(Extracted records)

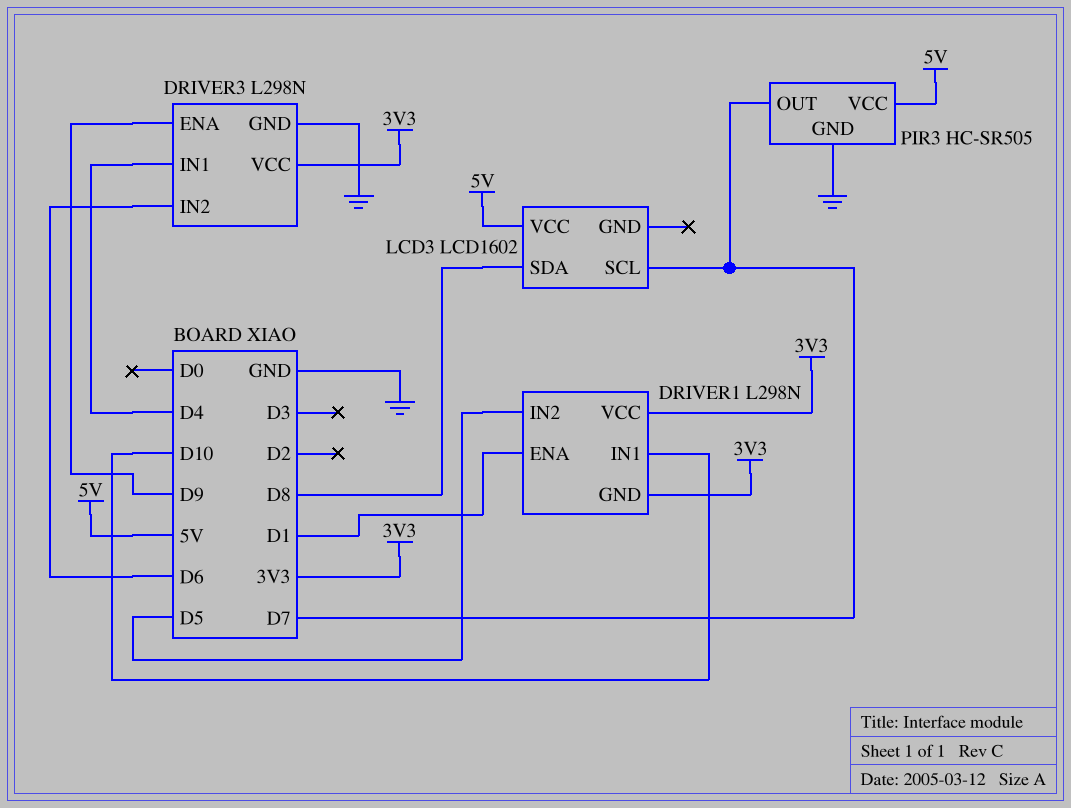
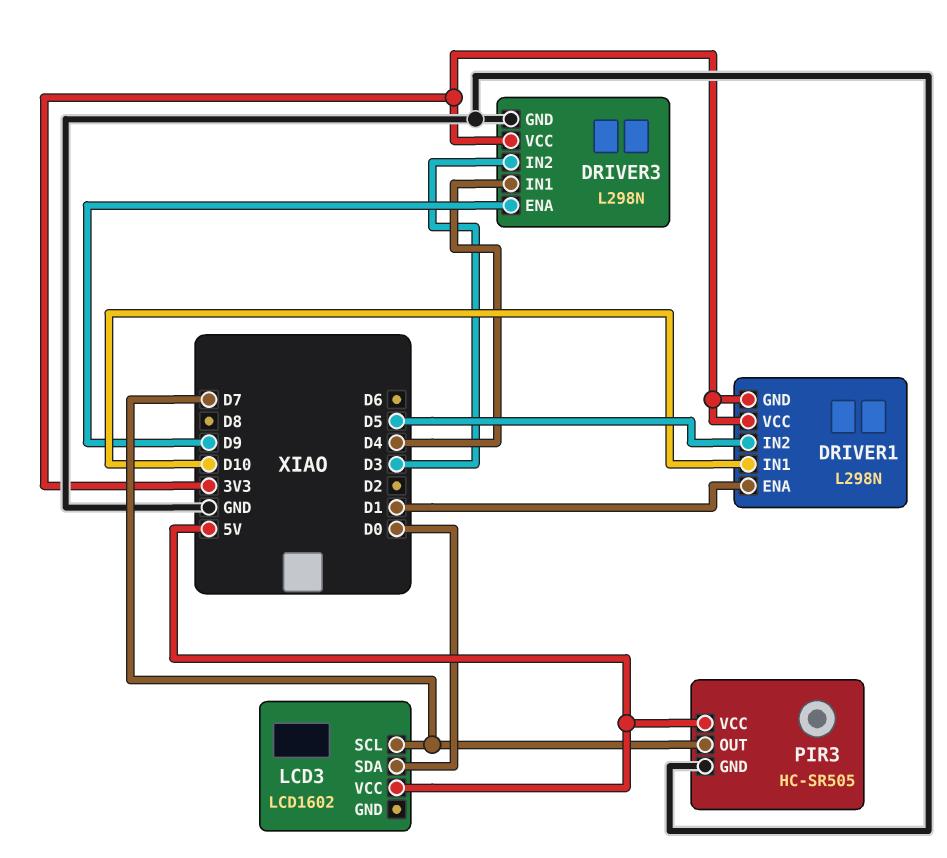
DRIVER3 pin IN2: D6 -> D3
LCD3 pin SDA: D8 -> D0

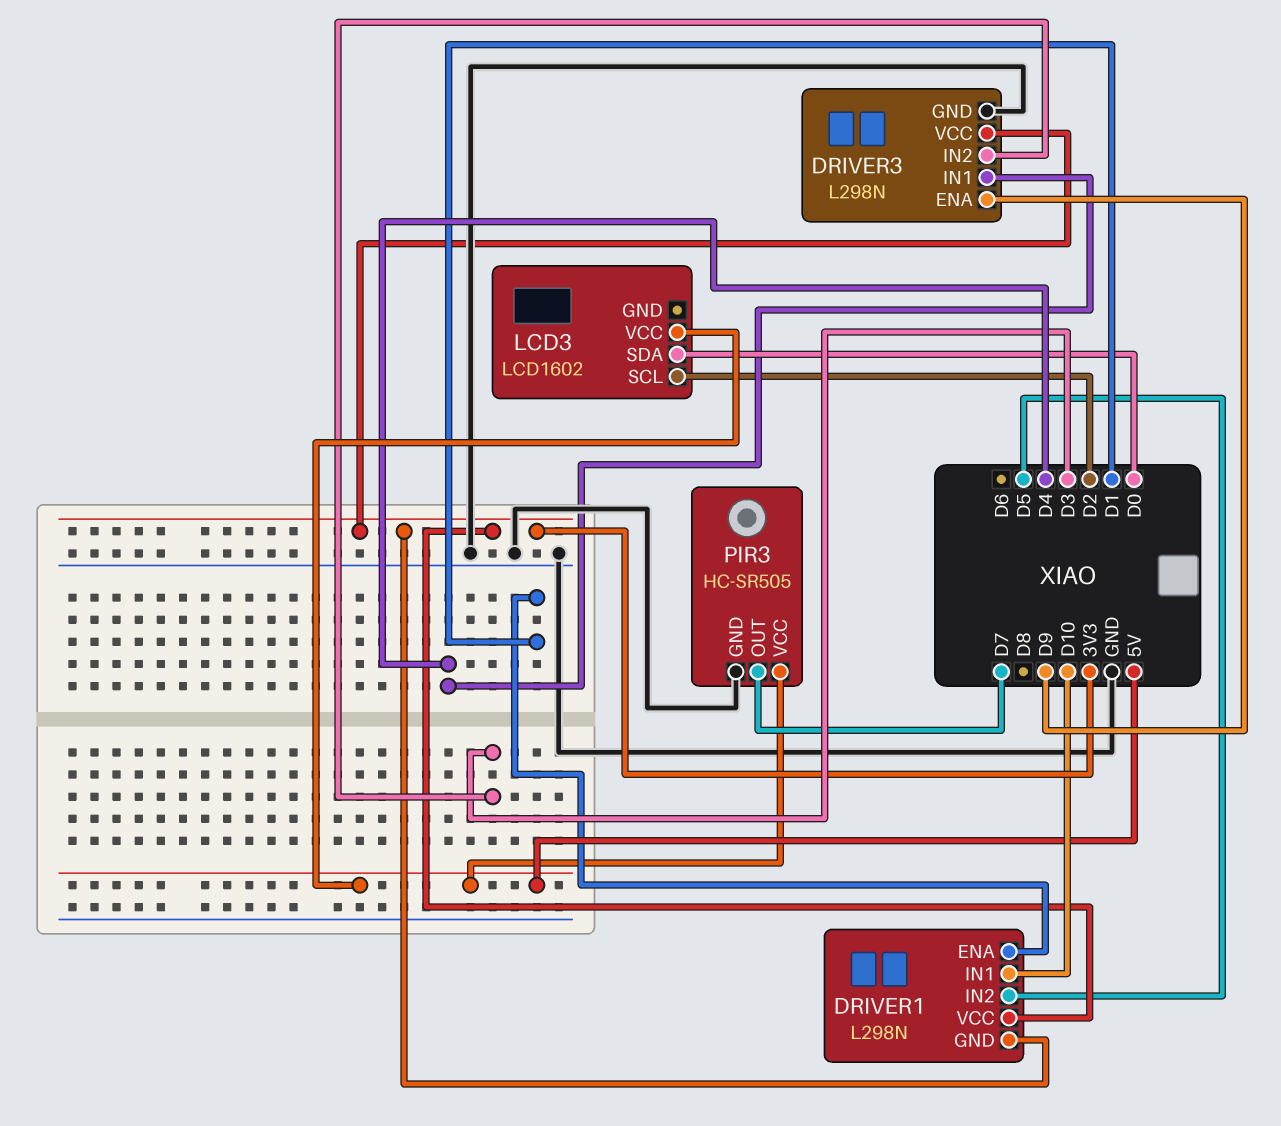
LCD3 pin SCL: D7 -> D2

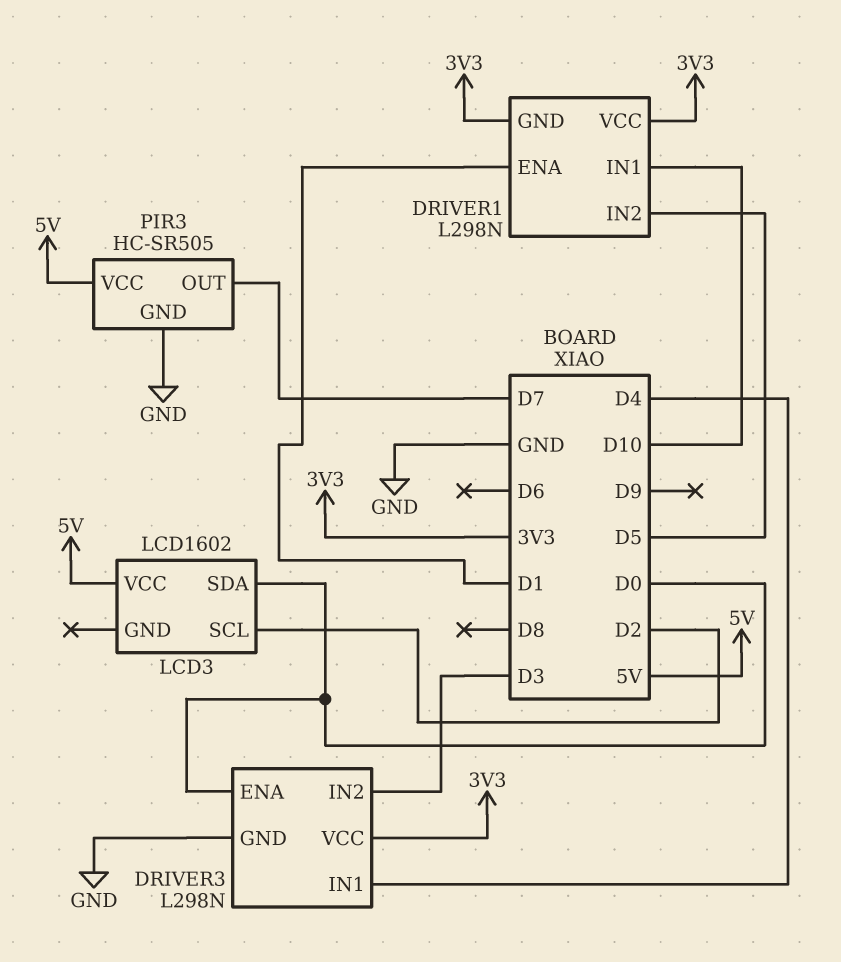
DRIVER3 pin ENA: D9 -> D0

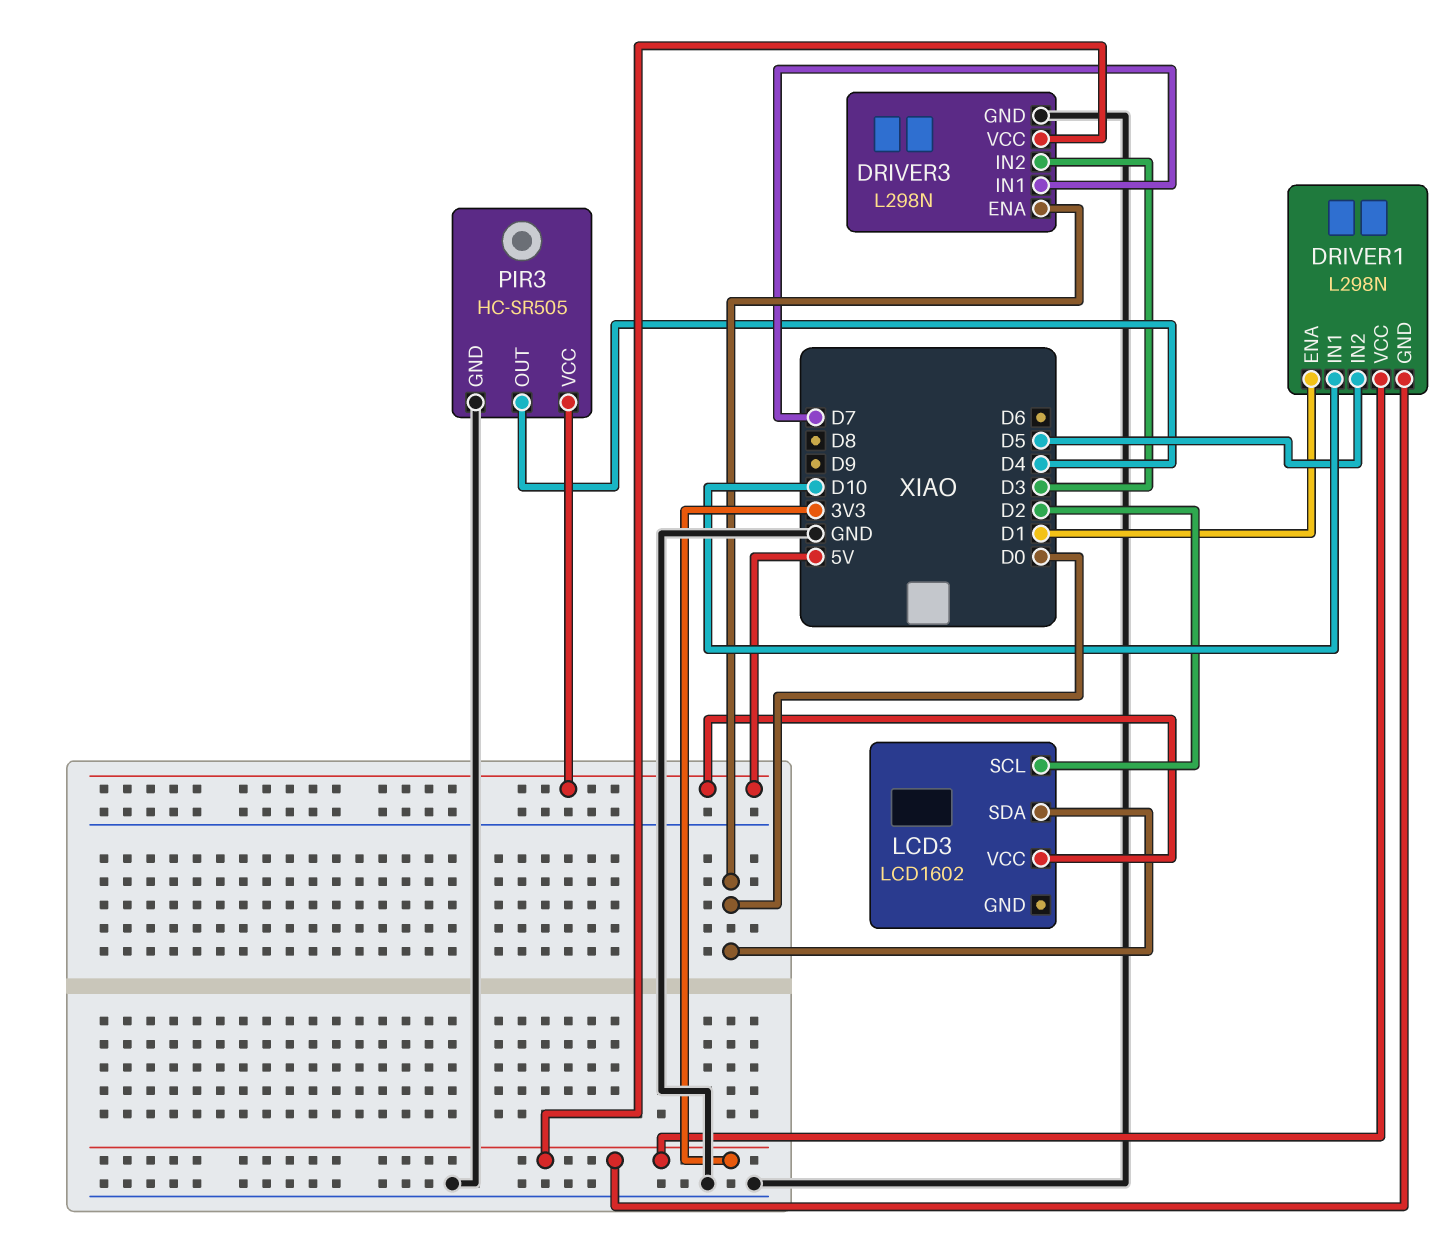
DRIVER3 pin IN1: D4 -> D7
PIR3 pin OUT: D7 -> D4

> **Task description**
Across all the lines above, repeat the wording exactly and omit the pictures.

> **Exercise answer**
DRIVER3 pin IN2: D6 -> D3
LCD3 pin SDA: D8 -> D0

LCD3 pin SCL: D7 -> D2

DRIVER3 pin ENA: D9 -> D0

DRIVER3 pin IN1: D4 -> D7
PIR3 pin OUT: D7 -> D4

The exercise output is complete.